- What to produce: A copy is needed of each line in the records that has the word "yellow".

Input below:

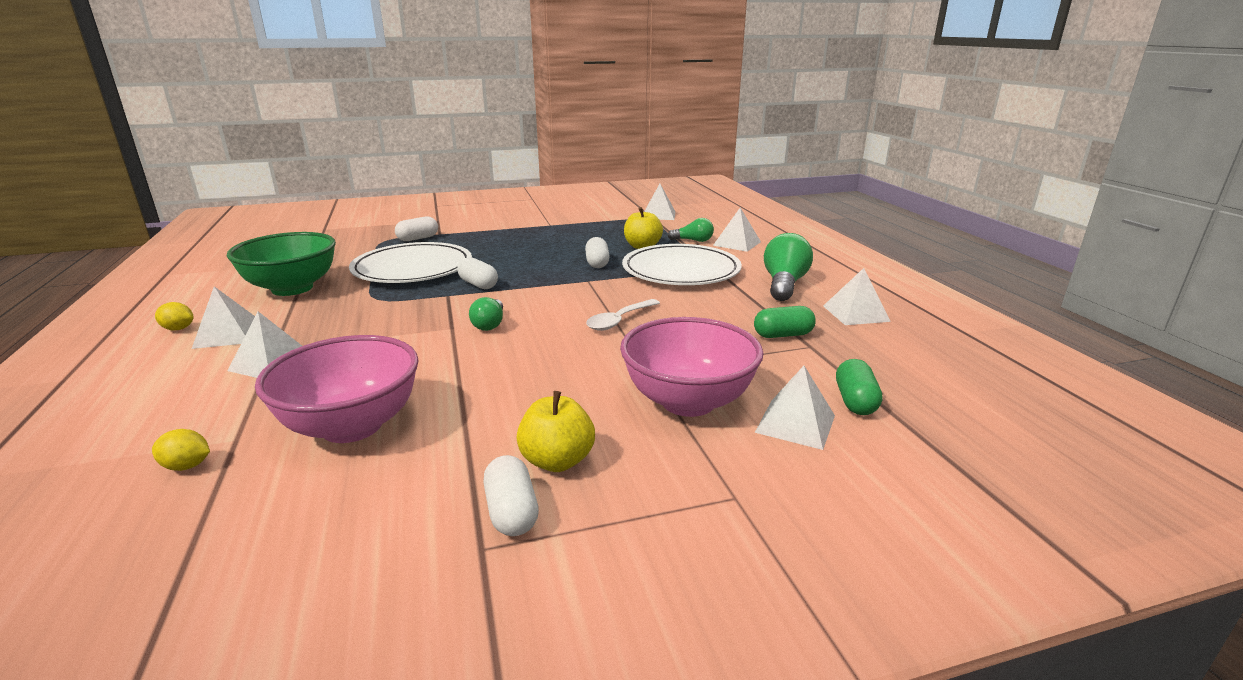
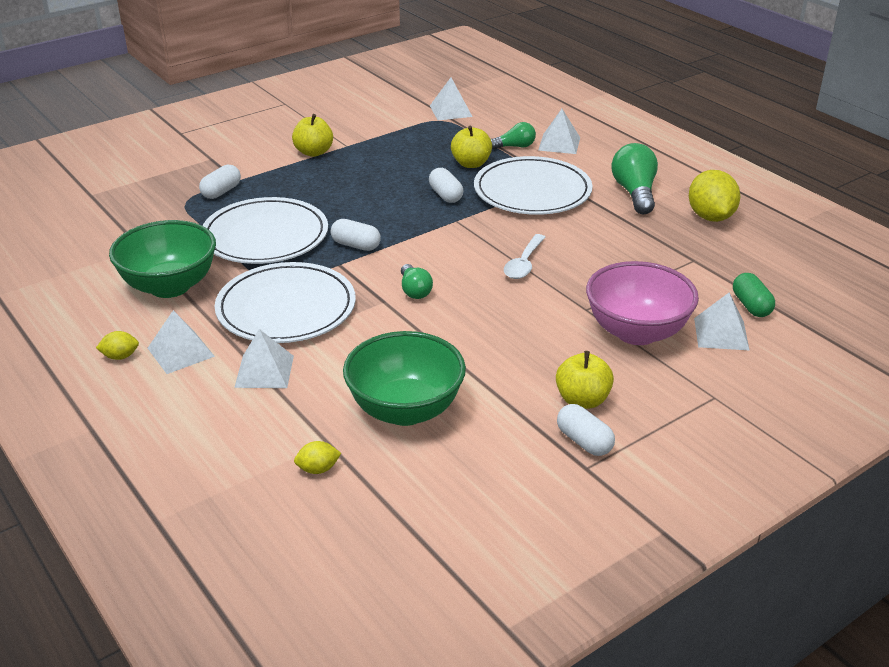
camera: 20 degrees left, 10 degrees up
pink bowl [255,335,419,443] -> green bowl [343,331,466,426]
green capsule [754,306,816,338] -> none
white pyramid [823,268,891,325] -> yellow lemon [689,170,740,222]
none -> white plate [215,262,356,343]
none -> yellow apple [292,114,333,157]

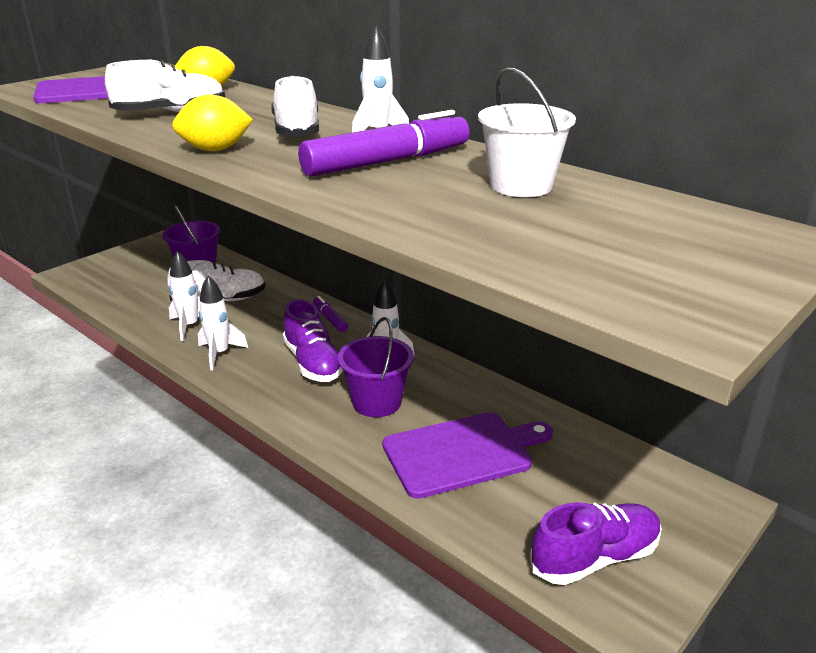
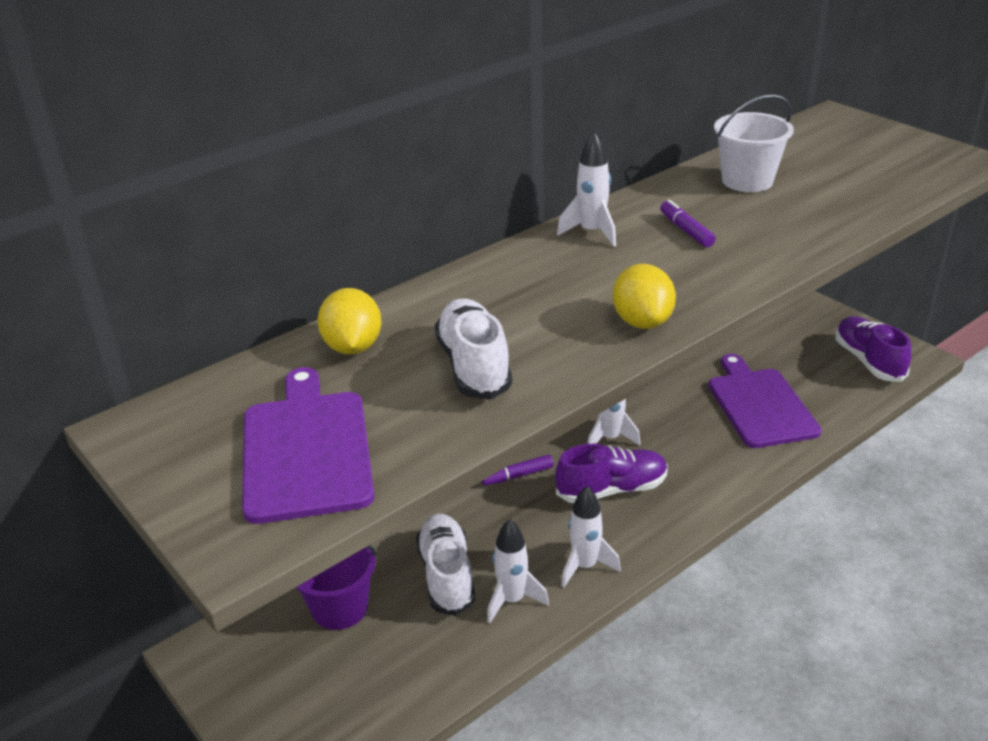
camera: 80 degrees left, 5 degrees up
white shoe [271,75,319,137] -> none
purple marker [298,110,470,177] -> purple marker [660,200,716,247], size x0.48
purple bucket [338,317,414,417] -> none

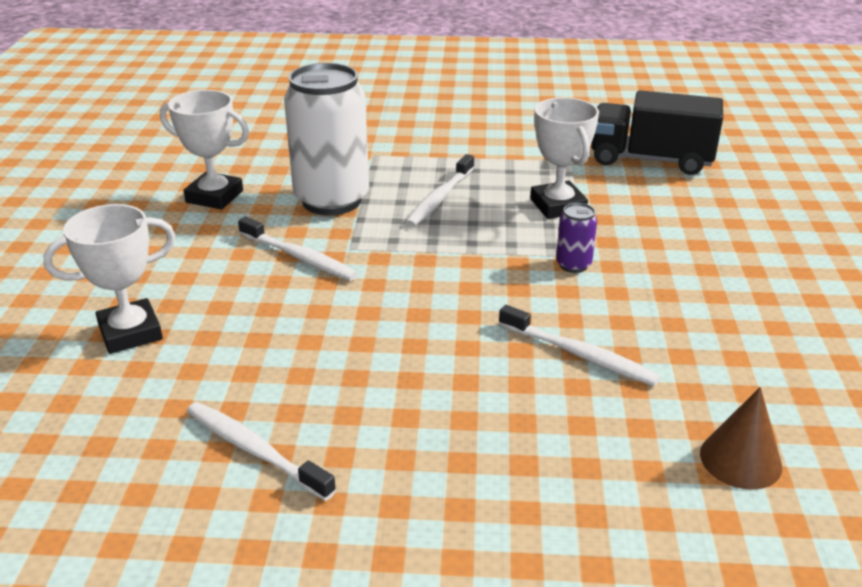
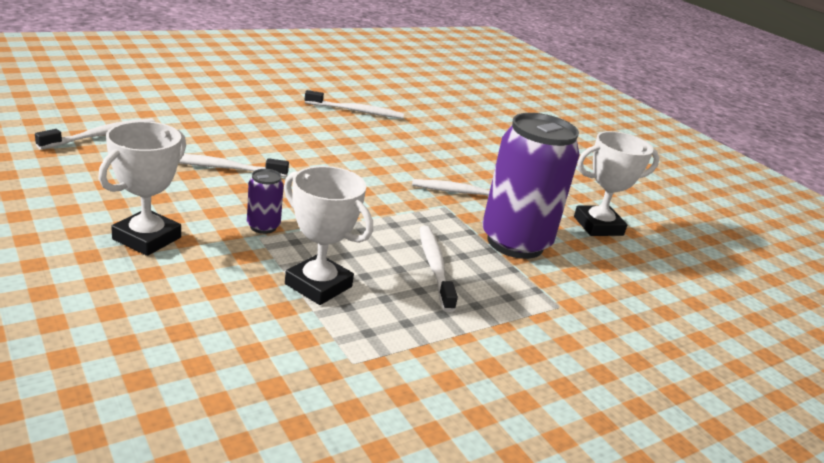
camera: 140 degrees right, 5 degrees down
white trophy [43,204,176,354] -> white trophy moved to [98,121,186,256]
white can [284,63,369,215] -> purple can [483,113,580,259]
black truck [591,90,723,175] -> none
brown cone [700,387,782,490] -> white toothbrush [35,118,155,150]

End of Input.

- Response box:
white pyramid [823,268,891,325] -> yellow lemon [689,170,740,222]
none -> yellow apple [292,114,333,157]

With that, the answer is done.